### Directions
Begin at the line containing "- change: replaced" in the data below and go on through the line containing "old: house in orange (2nd from left)", repeating each line exactly; include both ends and no other line.

### Data
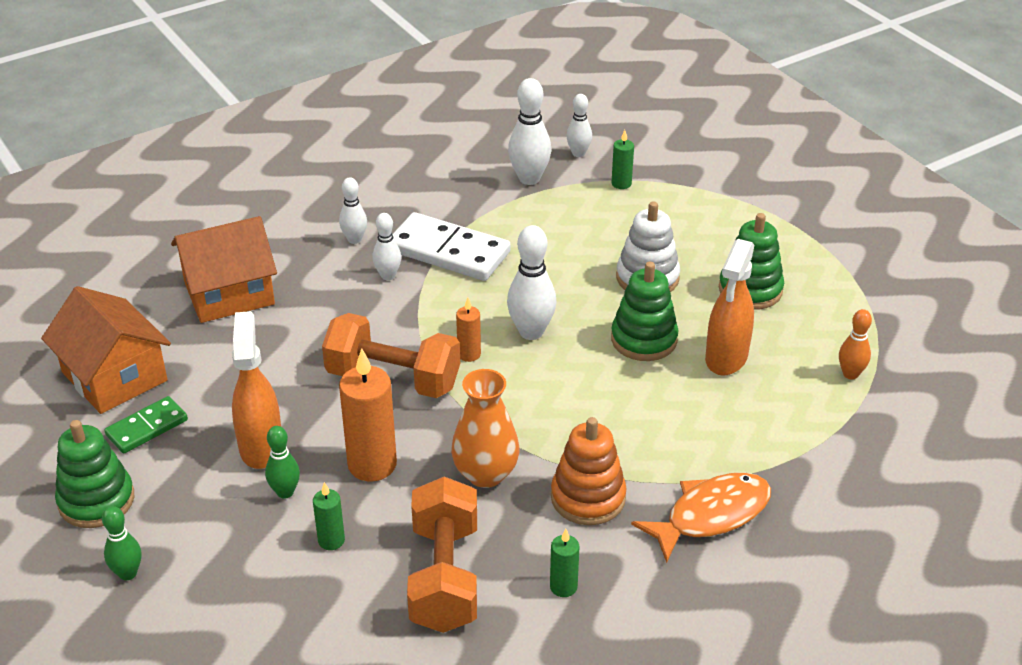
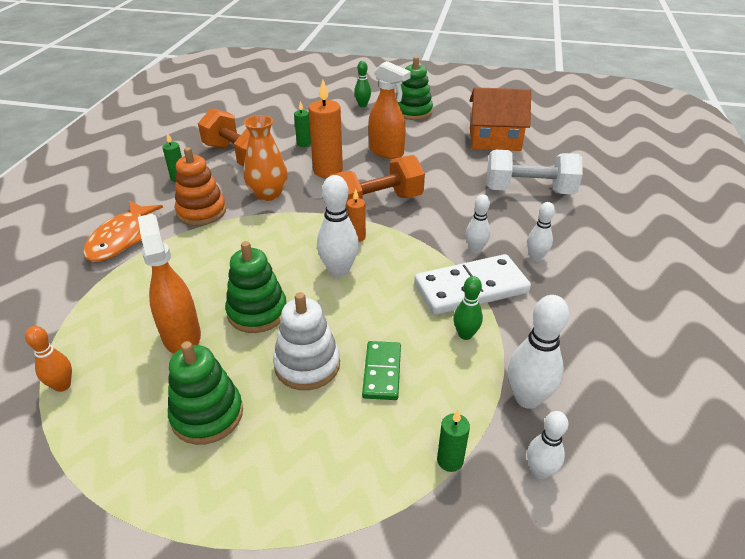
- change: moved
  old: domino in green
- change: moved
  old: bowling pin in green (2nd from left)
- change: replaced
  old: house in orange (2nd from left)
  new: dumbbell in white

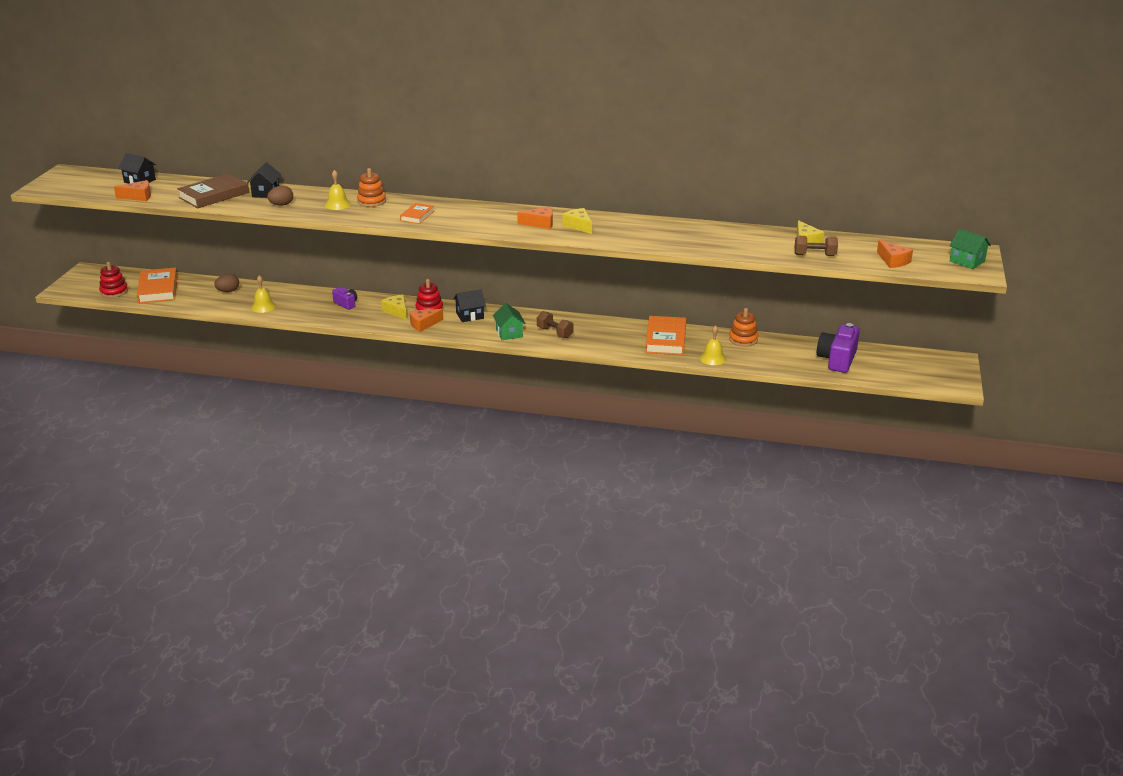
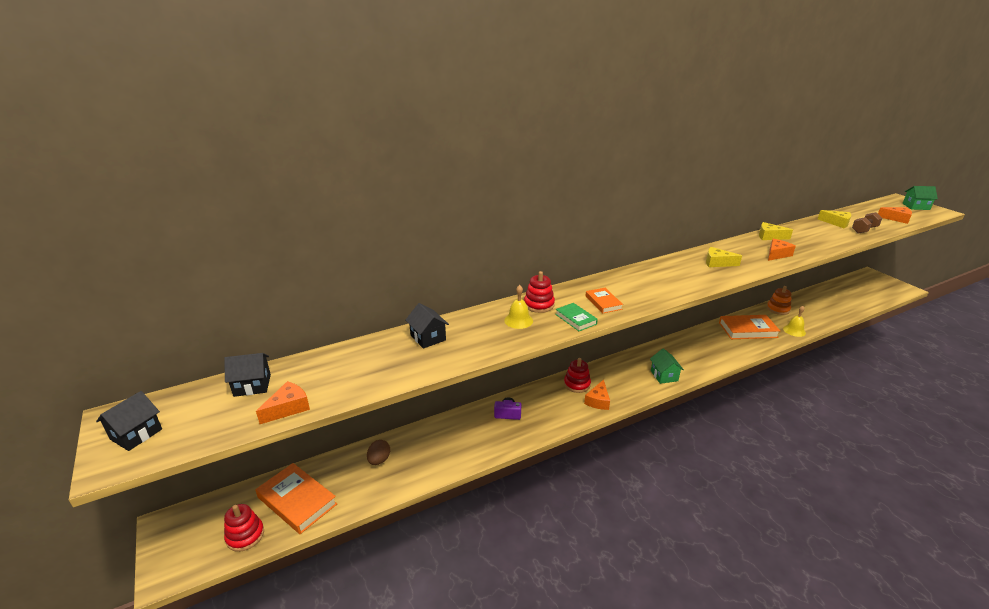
- change: moved
  old: house in black (3rd from left in the first image)
  new: house in black (1st from left)
- change: recoloured
  old: stacking toy in orange (1st from left)
  new: stacking toy in red (2nd from left)
- change: added
  new: book in green
- change: turned
  old: house in green (1st from left)
  degrees: 45
- change: turned
  old: book in orange (3rd from left)
  degrees: -60
- change: moved
  old: cheese in yellow (1st from left in the first image)
  new: cheese in yellow (2nd from left)
- change: moved
  old: cheese in orange (3rd from left)
- change: removed
  old: book in brown
- change: removed
  old: bell in yellow (1st from left)
- change: removed
  old: egg in brown (2nd from left)
- change: removed
  old: dumbbell in brown (1st from left)
- change: removed
  old: camera in purple (2nd from left)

### Task response
- change: replaced
  old: house in orange (2nd from left)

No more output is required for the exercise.